Data records =
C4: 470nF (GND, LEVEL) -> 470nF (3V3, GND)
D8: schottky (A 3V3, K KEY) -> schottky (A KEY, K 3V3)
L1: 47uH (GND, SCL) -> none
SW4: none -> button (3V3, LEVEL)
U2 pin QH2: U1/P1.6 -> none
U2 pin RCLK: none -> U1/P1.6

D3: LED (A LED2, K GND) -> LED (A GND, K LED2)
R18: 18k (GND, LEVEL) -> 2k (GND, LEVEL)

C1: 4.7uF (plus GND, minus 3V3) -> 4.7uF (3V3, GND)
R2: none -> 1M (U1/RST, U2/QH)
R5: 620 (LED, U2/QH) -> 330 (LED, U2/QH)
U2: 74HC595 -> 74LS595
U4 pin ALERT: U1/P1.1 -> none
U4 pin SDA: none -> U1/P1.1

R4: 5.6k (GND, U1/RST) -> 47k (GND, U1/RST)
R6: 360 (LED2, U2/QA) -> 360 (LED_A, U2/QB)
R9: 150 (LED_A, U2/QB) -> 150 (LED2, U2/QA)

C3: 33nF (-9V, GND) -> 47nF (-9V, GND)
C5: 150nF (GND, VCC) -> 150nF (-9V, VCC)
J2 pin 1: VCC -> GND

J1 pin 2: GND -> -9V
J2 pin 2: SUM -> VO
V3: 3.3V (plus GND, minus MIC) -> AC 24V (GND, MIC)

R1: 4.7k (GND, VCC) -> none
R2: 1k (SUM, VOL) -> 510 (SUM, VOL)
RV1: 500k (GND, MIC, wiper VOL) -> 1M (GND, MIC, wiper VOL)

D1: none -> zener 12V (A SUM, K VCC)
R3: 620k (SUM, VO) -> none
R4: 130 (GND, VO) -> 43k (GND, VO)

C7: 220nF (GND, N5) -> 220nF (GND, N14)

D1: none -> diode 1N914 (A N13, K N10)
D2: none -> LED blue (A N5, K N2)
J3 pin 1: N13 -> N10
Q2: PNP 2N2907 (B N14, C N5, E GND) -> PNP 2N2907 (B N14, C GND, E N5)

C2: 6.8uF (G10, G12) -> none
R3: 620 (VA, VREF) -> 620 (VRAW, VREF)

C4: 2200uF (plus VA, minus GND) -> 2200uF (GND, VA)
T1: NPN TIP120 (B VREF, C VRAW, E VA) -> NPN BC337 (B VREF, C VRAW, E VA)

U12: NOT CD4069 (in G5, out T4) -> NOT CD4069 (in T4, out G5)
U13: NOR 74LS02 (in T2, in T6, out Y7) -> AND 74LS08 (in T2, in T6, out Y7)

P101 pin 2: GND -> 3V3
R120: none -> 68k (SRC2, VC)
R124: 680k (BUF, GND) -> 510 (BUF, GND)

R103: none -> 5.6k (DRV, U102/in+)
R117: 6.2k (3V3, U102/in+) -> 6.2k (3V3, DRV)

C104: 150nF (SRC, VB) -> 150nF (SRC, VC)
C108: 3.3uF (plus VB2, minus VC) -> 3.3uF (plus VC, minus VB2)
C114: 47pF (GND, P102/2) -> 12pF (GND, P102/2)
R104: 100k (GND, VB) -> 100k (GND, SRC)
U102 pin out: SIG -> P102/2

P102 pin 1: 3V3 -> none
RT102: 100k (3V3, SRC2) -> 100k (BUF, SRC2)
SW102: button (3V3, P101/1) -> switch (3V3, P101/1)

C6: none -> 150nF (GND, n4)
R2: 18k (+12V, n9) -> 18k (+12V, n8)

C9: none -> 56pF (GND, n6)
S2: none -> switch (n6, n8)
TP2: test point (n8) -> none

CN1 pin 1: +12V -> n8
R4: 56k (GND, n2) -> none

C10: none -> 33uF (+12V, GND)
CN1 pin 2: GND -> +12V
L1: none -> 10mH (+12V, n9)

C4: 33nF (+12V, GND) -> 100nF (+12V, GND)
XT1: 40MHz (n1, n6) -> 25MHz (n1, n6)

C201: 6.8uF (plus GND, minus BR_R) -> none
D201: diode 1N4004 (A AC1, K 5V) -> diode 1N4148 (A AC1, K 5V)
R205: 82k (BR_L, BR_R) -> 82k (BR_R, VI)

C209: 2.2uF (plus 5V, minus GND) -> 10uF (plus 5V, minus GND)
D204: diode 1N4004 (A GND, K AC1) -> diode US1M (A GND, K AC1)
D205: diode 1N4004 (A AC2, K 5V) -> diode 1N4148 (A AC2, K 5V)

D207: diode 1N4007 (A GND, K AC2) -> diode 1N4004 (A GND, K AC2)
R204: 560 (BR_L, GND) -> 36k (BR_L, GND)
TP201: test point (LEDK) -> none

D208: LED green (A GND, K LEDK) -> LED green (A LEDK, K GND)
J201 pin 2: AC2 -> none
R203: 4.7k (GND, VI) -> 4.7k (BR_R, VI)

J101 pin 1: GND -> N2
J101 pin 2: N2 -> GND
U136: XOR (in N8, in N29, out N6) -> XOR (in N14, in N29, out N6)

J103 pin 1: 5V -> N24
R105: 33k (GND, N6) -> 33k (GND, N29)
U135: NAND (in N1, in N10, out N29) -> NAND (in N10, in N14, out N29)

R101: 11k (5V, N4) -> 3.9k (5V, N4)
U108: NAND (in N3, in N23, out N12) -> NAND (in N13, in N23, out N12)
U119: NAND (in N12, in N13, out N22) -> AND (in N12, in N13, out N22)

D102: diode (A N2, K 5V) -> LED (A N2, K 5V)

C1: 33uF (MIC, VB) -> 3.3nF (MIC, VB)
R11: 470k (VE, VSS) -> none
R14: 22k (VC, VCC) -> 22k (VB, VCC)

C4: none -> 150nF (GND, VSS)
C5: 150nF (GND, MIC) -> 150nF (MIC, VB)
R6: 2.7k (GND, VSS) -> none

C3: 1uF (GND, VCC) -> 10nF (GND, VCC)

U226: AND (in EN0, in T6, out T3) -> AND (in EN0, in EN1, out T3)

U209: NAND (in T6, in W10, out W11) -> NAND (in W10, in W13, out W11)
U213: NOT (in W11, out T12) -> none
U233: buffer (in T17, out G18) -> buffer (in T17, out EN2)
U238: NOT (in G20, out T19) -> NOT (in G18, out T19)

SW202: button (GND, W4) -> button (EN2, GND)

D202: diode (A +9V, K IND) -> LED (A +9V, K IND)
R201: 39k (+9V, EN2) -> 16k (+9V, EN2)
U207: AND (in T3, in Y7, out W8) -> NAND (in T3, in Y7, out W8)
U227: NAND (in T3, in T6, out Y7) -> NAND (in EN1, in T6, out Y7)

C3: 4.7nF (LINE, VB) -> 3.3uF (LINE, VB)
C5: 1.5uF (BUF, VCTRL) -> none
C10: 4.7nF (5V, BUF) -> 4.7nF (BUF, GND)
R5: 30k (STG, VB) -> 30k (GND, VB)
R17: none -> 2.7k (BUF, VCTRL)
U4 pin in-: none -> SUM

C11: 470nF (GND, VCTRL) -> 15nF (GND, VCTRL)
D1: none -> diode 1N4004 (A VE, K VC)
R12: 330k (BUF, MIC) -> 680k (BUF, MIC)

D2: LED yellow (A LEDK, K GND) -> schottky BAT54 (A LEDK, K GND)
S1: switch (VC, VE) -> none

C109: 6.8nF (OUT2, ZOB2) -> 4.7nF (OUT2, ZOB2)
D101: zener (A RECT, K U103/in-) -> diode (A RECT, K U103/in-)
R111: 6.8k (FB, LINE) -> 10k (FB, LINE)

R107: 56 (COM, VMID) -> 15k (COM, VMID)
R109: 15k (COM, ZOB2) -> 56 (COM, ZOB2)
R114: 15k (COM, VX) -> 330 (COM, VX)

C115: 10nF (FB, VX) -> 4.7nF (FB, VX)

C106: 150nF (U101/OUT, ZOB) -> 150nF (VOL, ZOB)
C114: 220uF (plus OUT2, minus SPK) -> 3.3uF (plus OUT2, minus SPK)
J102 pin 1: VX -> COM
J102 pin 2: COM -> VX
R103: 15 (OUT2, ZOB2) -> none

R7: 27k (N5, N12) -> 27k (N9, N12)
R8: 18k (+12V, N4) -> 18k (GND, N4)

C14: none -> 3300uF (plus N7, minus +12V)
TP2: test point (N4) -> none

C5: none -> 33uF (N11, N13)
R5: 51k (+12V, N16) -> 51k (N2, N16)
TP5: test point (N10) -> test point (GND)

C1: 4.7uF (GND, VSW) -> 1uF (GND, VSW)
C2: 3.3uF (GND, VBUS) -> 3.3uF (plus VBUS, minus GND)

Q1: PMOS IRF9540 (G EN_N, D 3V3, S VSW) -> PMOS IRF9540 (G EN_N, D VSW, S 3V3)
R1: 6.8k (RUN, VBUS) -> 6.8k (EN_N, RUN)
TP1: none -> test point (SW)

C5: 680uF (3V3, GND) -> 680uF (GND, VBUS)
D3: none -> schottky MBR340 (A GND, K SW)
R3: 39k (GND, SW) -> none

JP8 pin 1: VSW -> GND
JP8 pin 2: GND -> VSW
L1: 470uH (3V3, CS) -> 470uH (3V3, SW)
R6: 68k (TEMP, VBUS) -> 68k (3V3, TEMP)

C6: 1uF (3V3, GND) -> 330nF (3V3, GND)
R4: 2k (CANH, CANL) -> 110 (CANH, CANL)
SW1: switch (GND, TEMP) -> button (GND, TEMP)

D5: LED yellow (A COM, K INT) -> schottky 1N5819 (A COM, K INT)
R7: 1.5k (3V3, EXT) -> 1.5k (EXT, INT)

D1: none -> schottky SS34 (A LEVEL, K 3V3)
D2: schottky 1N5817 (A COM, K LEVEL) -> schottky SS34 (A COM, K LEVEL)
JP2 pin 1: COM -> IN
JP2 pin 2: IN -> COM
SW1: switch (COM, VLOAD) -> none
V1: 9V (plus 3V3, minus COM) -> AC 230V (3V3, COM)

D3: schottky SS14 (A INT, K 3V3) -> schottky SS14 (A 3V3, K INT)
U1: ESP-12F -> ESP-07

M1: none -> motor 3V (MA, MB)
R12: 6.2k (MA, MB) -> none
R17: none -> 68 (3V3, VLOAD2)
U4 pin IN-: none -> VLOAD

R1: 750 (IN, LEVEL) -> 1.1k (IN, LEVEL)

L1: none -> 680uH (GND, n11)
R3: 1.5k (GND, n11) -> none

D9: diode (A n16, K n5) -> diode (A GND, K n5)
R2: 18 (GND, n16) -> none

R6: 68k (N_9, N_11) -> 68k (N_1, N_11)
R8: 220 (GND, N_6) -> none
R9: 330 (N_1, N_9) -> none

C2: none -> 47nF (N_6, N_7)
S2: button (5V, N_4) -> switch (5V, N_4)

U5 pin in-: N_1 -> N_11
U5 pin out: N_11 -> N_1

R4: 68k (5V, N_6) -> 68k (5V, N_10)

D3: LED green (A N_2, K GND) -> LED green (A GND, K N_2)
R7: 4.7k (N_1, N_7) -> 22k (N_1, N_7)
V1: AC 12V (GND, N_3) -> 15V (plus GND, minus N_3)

The task = What's needed is a word-for-word copy of the lines from the one holding "D3: LED green" through the final line of the data.

Response below =
D3: LED green (A N_2, K GND) -> LED green (A GND, K N_2)
R7: 4.7k (N_1, N_7) -> 22k (N_1, N_7)
V1: AC 12V (GND, N_3) -> 15V (plus GND, minus N_3)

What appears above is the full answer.